╭─ SOURCE DATA

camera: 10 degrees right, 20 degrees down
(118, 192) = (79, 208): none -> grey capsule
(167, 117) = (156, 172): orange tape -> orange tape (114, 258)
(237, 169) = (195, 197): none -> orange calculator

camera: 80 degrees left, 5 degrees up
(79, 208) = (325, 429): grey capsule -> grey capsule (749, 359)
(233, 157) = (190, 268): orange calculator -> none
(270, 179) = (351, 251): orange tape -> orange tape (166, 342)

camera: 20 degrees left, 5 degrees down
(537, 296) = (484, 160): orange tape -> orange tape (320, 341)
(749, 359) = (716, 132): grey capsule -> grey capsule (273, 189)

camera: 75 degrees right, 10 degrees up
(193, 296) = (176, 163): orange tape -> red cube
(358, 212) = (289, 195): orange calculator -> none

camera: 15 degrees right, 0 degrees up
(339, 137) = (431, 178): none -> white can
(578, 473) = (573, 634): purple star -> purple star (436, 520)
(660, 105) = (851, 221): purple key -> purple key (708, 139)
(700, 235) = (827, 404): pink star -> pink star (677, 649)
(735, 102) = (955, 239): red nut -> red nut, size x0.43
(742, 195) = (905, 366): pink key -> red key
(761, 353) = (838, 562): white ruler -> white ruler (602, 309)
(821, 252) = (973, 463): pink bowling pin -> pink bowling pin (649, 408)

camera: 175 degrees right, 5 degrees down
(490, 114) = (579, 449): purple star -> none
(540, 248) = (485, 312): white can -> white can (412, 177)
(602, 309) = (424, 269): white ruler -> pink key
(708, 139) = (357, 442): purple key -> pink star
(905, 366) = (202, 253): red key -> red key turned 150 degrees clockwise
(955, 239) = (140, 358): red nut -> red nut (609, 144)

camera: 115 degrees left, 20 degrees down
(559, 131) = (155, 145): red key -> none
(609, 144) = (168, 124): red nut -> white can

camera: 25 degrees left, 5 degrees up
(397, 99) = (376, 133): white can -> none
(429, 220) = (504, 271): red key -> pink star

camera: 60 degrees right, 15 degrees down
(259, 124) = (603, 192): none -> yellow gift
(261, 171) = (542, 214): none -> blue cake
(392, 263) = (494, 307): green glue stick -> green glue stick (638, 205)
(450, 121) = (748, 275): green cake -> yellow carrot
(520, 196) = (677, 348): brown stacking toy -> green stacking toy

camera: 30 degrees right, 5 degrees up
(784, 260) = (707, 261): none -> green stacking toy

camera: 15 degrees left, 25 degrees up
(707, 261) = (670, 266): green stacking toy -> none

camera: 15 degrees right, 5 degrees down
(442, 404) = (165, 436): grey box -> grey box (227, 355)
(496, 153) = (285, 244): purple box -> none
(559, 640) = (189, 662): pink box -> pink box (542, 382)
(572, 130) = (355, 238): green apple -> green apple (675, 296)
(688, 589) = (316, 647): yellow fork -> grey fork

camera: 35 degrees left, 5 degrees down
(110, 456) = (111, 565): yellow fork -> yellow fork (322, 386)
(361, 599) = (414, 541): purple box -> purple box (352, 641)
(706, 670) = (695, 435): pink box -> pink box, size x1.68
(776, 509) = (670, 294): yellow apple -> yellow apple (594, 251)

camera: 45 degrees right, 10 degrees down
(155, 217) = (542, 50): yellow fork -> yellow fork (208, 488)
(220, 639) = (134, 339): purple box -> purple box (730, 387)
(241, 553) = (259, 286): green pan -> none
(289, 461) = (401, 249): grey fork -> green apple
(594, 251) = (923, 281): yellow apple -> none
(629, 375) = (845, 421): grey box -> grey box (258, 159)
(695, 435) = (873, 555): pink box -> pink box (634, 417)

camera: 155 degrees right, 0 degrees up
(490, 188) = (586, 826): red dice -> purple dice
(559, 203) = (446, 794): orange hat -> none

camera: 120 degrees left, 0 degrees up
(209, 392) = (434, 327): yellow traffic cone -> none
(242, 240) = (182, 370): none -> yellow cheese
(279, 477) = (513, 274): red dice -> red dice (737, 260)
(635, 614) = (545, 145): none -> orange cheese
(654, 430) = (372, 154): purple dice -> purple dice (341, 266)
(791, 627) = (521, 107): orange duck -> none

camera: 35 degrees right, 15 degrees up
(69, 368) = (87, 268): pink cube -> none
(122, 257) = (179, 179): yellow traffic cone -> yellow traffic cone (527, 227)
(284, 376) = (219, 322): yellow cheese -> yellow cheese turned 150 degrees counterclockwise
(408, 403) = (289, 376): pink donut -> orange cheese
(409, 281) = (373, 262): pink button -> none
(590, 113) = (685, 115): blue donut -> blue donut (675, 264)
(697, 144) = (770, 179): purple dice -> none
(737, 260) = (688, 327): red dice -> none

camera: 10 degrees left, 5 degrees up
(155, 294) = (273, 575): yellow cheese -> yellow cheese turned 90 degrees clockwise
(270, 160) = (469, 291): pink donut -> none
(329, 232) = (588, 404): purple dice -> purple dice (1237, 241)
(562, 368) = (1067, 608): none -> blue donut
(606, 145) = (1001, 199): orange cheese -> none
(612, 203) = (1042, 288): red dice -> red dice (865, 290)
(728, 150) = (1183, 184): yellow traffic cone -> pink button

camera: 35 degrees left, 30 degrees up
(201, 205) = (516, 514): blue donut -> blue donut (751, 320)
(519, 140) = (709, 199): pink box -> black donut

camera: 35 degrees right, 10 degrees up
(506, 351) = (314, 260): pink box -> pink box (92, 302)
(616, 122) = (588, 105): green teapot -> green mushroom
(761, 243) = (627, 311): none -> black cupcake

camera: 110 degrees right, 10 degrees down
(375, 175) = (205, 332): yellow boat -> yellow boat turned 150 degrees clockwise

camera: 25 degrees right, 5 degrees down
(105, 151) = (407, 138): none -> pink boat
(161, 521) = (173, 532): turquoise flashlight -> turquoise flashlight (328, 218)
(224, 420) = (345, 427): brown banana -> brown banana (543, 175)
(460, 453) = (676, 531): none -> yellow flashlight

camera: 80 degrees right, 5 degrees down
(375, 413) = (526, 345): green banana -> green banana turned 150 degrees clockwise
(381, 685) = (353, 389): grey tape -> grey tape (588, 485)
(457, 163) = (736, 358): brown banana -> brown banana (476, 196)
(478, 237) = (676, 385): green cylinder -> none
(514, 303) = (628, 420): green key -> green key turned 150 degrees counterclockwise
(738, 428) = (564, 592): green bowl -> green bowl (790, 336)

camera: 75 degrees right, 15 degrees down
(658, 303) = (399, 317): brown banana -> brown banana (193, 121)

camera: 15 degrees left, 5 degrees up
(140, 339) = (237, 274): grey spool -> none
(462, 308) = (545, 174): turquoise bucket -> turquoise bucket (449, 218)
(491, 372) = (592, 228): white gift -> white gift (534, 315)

╰─

Give back all the material, with each line exactly as it stands.

▶ REPLY TO THE EXERCISE:
camera: 10 degrees right, 20 degrees down
(118, 192) = (79, 208): none -> grey capsule
(167, 117) = (156, 172): orange tape -> orange tape (114, 258)
(237, 169) = (195, 197): none -> orange calculator

camera: 80 degrees left, 5 degrees up
(79, 208) = (325, 429): grey capsule -> grey capsule (749, 359)
(233, 157) = (190, 268): orange calculator -> none
(270, 179) = (351, 251): orange tape -> orange tape (166, 342)

camera: 20 degrees left, 5 degrees down
(537, 296) = (484, 160): orange tape -> orange tape (320, 341)
(749, 359) = (716, 132): grey capsule -> grey capsule (273, 189)

camera: 75 degrees right, 10 degrees up
(193, 296) = (176, 163): orange tape -> red cube
(358, 212) = (289, 195): orange calculator -> none

camera: 15 degrees right, 0 degrees up
(339, 137) = (431, 178): none -> white can
(578, 473) = (573, 634): purple star -> purple star (436, 520)
(660, 105) = (851, 221): purple key -> purple key (708, 139)
(700, 235) = (827, 404): pink star -> pink star (677, 649)
(735, 102) = (955, 239): red nut -> red nut, size x0.43
(742, 195) = (905, 366): pink key -> red key
(761, 353) = (838, 562): white ruler -> white ruler (602, 309)
(821, 252) = (973, 463): pink bowling pin -> pink bowling pin (649, 408)

camera: 175 degrees right, 5 degrees down
(490, 114) = (579, 449): purple star -> none
(540, 248) = (485, 312): white can -> white can (412, 177)
(602, 309) = (424, 269): white ruler -> pink key
(708, 139) = (357, 442): purple key -> pink star
(905, 366) = (202, 253): red key -> red key turned 150 degrees clockwise
(955, 239) = (140, 358): red nut -> red nut (609, 144)

camera: 115 degrees left, 20 degrees down
(559, 131) = (155, 145): red key -> none
(609, 144) = (168, 124): red nut -> white can

camera: 25 degrees left, 5 degrees up
(397, 99) = (376, 133): white can -> none
(429, 220) = (504, 271): red key -> pink star

camera: 60 degrees right, 15 degrees down
(259, 124) = (603, 192): none -> yellow gift
(261, 171) = (542, 214): none -> blue cake
(392, 263) = (494, 307): green glue stick -> green glue stick (638, 205)
(450, 121) = (748, 275): green cake -> yellow carrot
(520, 196) = (677, 348): brown stacking toy -> green stacking toy

camera: 30 degrees right, 5 degrees up
(784, 260) = (707, 261): none -> green stacking toy

camera: 15 degrees left, 25 degrees up
(707, 261) = (670, 266): green stacking toy -> none

camera: 15 degrees right, 5 degrees down
(442, 404) = (165, 436): grey box -> grey box (227, 355)
(496, 153) = (285, 244): purple box -> none
(559, 640) = (189, 662): pink box -> pink box (542, 382)
(572, 130) = (355, 238): green apple -> green apple (675, 296)
(688, 589) = (316, 647): yellow fork -> grey fork

camera: 35 degrees left, 5 degrees down
(110, 456) = (111, 565): yellow fork -> yellow fork (322, 386)
(361, 599) = (414, 541): purple box -> purple box (352, 641)
(706, 670) = (695, 435): pink box -> pink box, size x1.68
(776, 509) = (670, 294): yellow apple -> yellow apple (594, 251)

camera: 45 degrees right, 10 degrees down
(155, 217) = (542, 50): yellow fork -> yellow fork (208, 488)
(220, 639) = (134, 339): purple box -> purple box (730, 387)
(241, 553) = (259, 286): green pan -> none
(289, 461) = (401, 249): grey fork -> green apple
(594, 251) = (923, 281): yellow apple -> none
(629, 375) = (845, 421): grey box -> grey box (258, 159)
(695, 435) = (873, 555): pink box -> pink box (634, 417)

camera: 155 degrees right, 0 degrees up
(490, 188) = (586, 826): red dice -> purple dice
(559, 203) = (446, 794): orange hat -> none

camera: 120 degrees left, 0 degrees up
(209, 392) = (434, 327): yellow traffic cone -> none
(242, 240) = (182, 370): none -> yellow cheese
(279, 477) = (513, 274): red dice -> red dice (737, 260)
(635, 614) = (545, 145): none -> orange cheese
(654, 430) = (372, 154): purple dice -> purple dice (341, 266)
(791, 627) = (521, 107): orange duck -> none

camera: 35 degrees right, 15 degrees up
(69, 368) = (87, 268): pink cube -> none
(122, 257) = (179, 179): yellow traffic cone -> yellow traffic cone (527, 227)
(284, 376) = (219, 322): yellow cheese -> yellow cheese turned 150 degrees counterclockwise
(408, 403) = (289, 376): pink donut -> orange cheese
(409, 281) = (373, 262): pink button -> none
(590, 113) = (685, 115): blue donut -> blue donut (675, 264)
(697, 144) = (770, 179): purple dice -> none
(737, 260) = (688, 327): red dice -> none

camera: 10 degrees left, 5 degrees up
(155, 294) = (273, 575): yellow cheese -> yellow cheese turned 90 degrees clockwise
(270, 160) = (469, 291): pink donut -> none
(329, 232) = (588, 404): purple dice -> purple dice (1237, 241)
(562, 368) = (1067, 608): none -> blue donut
(606, 145) = (1001, 199): orange cheese -> none
(612, 203) = (1042, 288): red dice -> red dice (865, 290)
(728, 150) = (1183, 184): yellow traffic cone -> pink button

camera: 35 degrees left, 30 degrees up
(201, 205) = (516, 514): blue donut -> blue donut (751, 320)
(519, 140) = (709, 199): pink box -> black donut

camera: 35 degrees right, 10 degrees up
(506, 351) = (314, 260): pink box -> pink box (92, 302)
(616, 122) = (588, 105): green teapot -> green mushroom
(761, 243) = (627, 311): none -> black cupcake

camera: 110 degrees right, 10 degrees down
(375, 175) = (205, 332): yellow boat -> yellow boat turned 150 degrees clockwise

camera: 25 degrees right, 5 degrees down
(105, 151) = (407, 138): none -> pink boat
(161, 521) = (173, 532): turquoise flashlight -> turquoise flashlight (328, 218)
(224, 420) = (345, 427): brown banana -> brown banana (543, 175)
(460, 453) = (676, 531): none -> yellow flashlight

camera: 80 degrees right, 5 degrees down
(375, 413) = (526, 345): green banana -> green banana turned 150 degrees clockwise
(381, 685) = (353, 389): grey tape -> grey tape (588, 485)
(457, 163) = (736, 358): brown banana -> brown banana (476, 196)
(478, 237) = (676, 385): green cylinder -> none
(514, 303) = (628, 420): green key -> green key turned 150 degrees counterclockwise
(738, 428) = (564, 592): green bowl -> green bowl (790, 336)

camera: 75 degrees right, 15 degrees down
(658, 303) = (399, 317): brown banana -> brown banana (193, 121)

camera: 15 degrees left, 5 degrees up
(140, 339) = (237, 274): grey spool -> none
(462, 308) = (545, 174): turquoise bucket -> turquoise bucket (449, 218)
(491, 372) = (592, 228): white gift -> white gift (534, 315)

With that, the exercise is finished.